▸ Problem description: Everything in the records must be restated exactly, apart from the pictures.

-*-*-

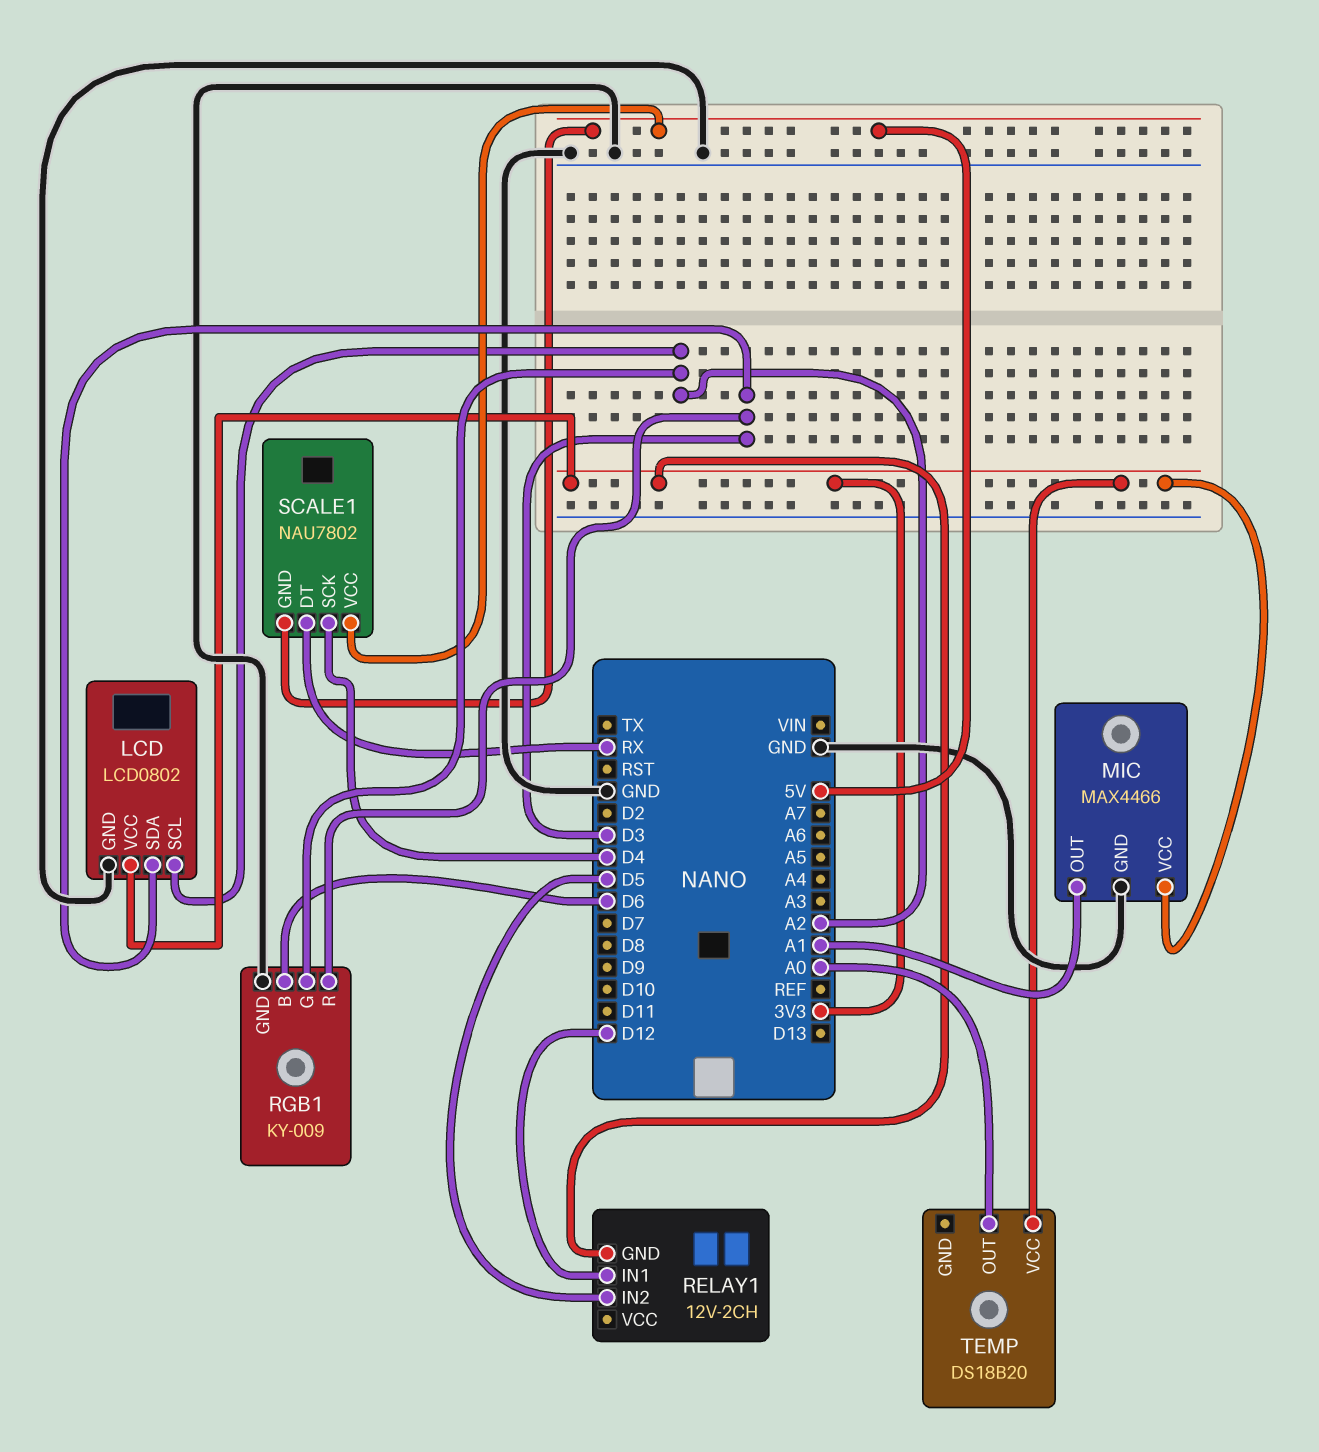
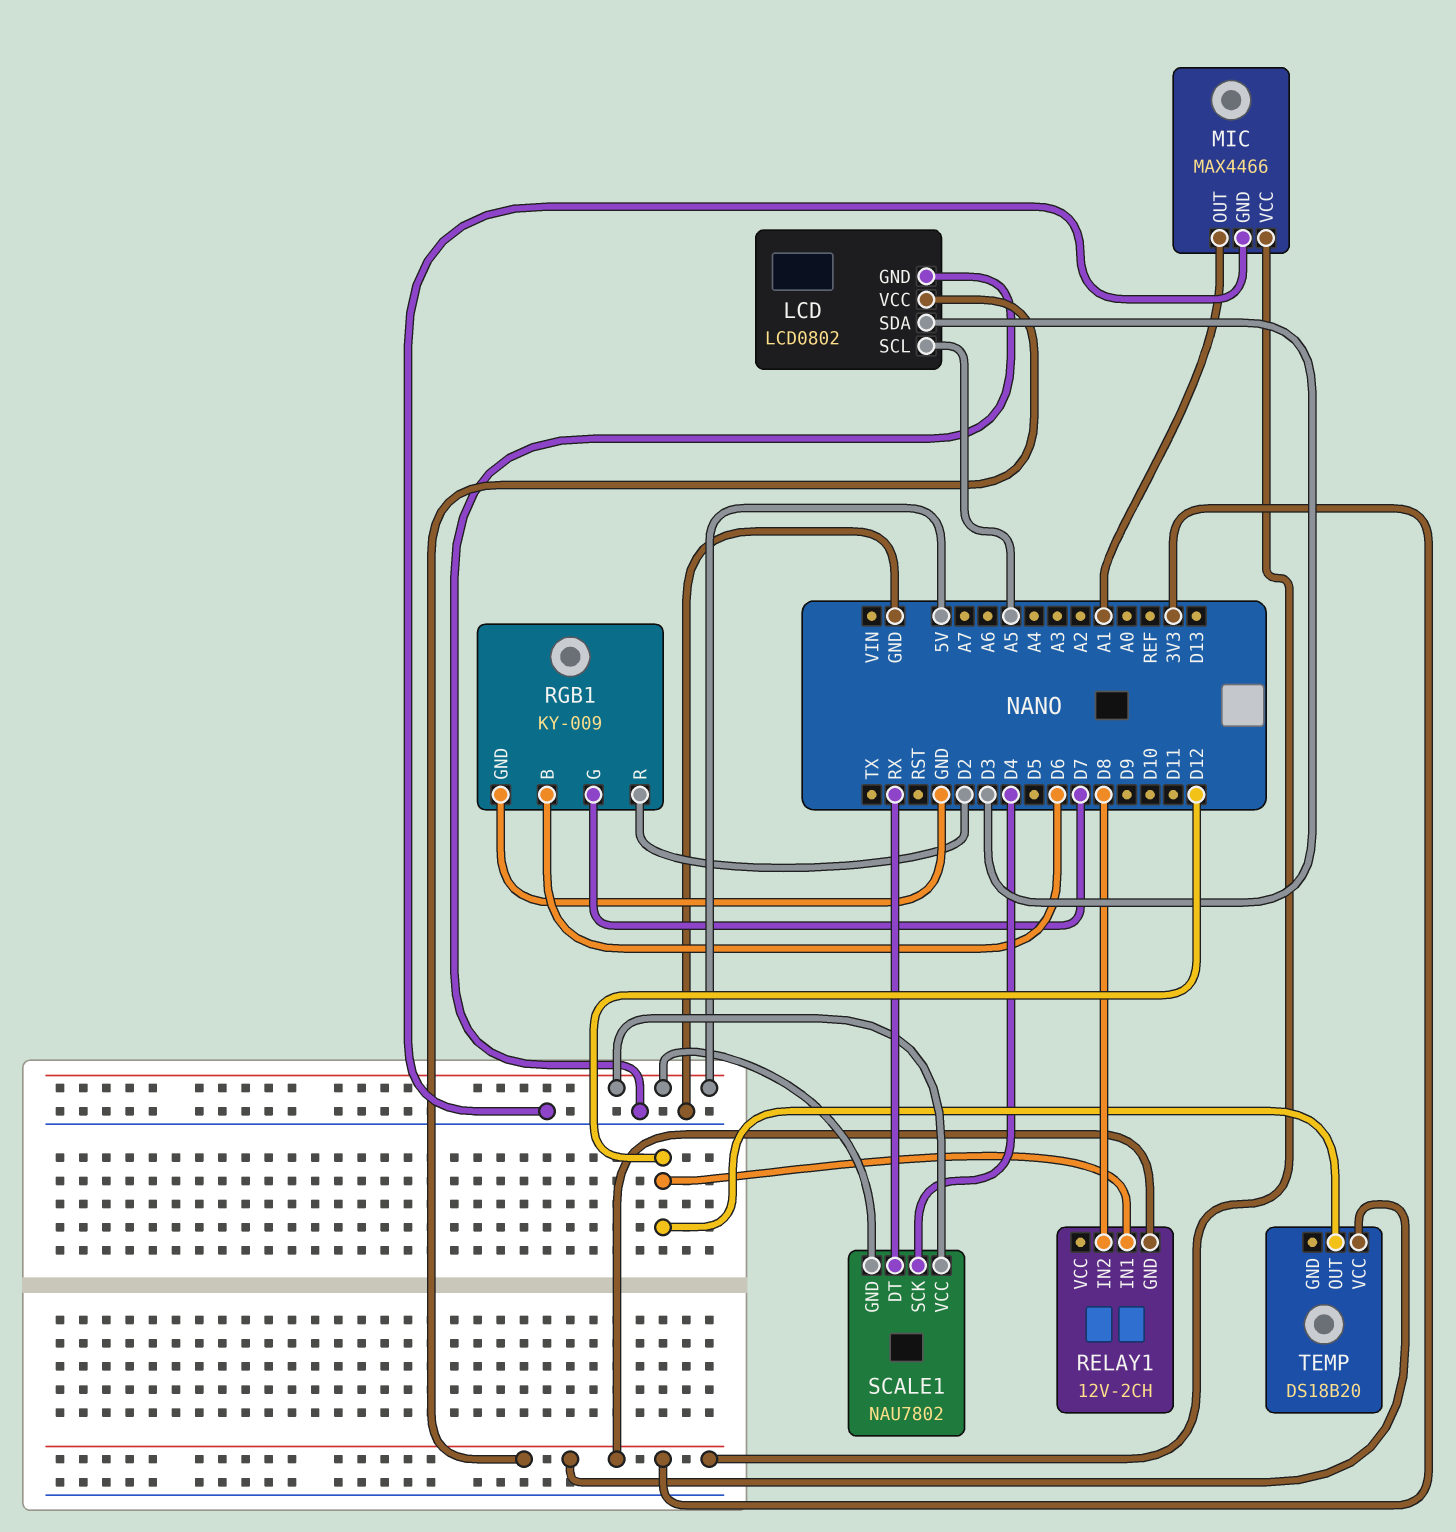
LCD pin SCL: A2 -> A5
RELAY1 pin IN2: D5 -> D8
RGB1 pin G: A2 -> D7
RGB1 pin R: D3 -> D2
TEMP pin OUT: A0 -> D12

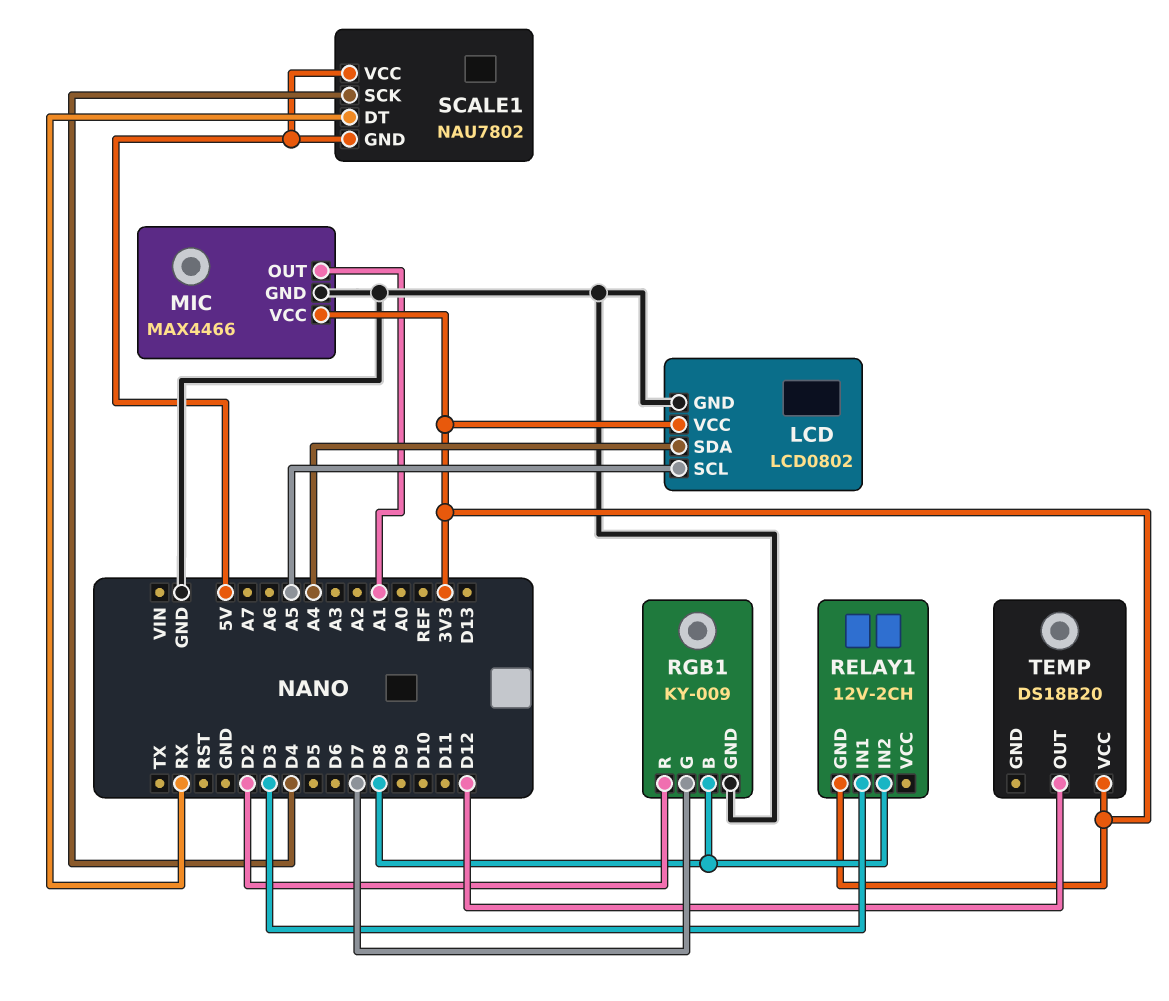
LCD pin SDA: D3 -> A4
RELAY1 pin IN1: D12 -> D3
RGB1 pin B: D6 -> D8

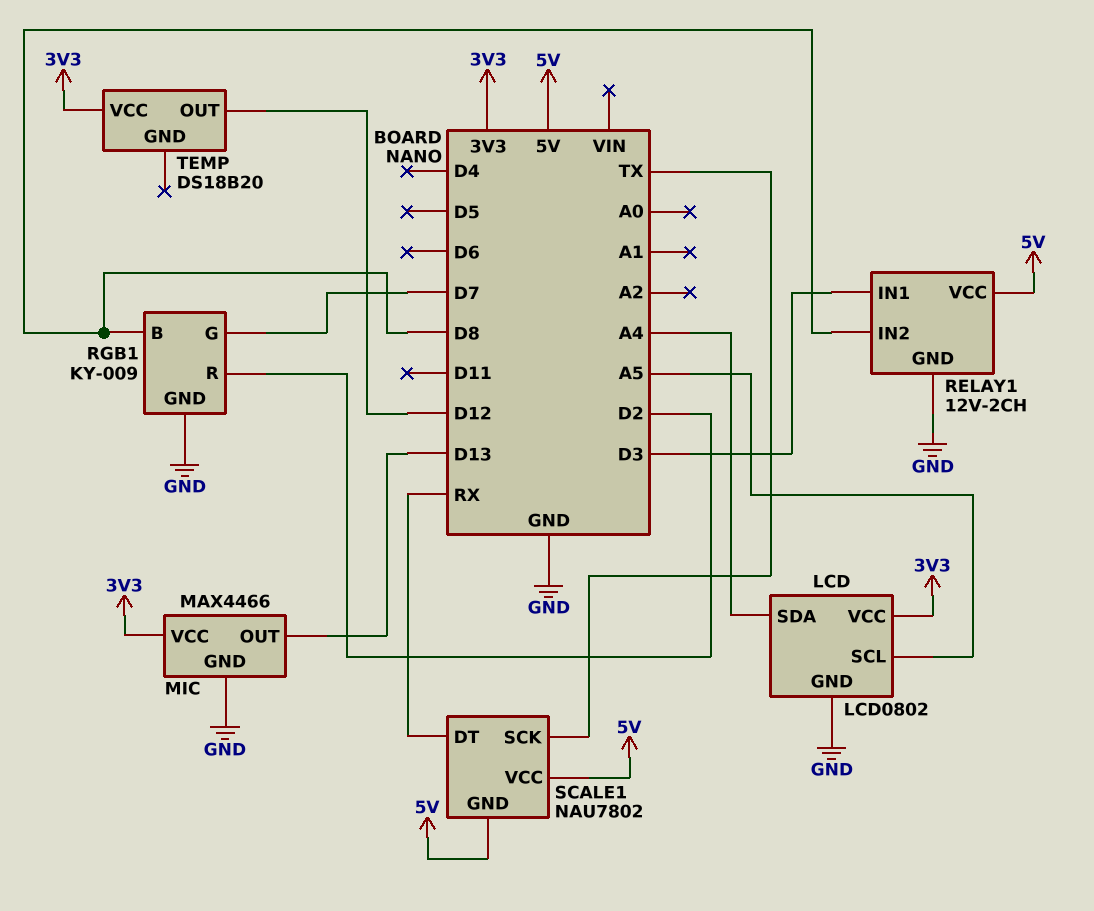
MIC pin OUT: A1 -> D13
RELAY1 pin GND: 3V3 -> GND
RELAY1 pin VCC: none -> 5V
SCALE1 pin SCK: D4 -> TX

-*-*-

▸ Exercise solution:
LCD pin SCL: A2 -> A5
RELAY1 pin IN2: D5 -> D8
RGB1 pin G: A2 -> D7
RGB1 pin R: D3 -> D2
TEMP pin OUT: A0 -> D12

LCD pin SDA: D3 -> A4
RELAY1 pin IN1: D12 -> D3
RGB1 pin B: D6 -> D8

MIC pin OUT: A1 -> D13
RELAY1 pin GND: 3V3 -> GND
RELAY1 pin VCC: none -> 5V
SCALE1 pin SCK: D4 -> TX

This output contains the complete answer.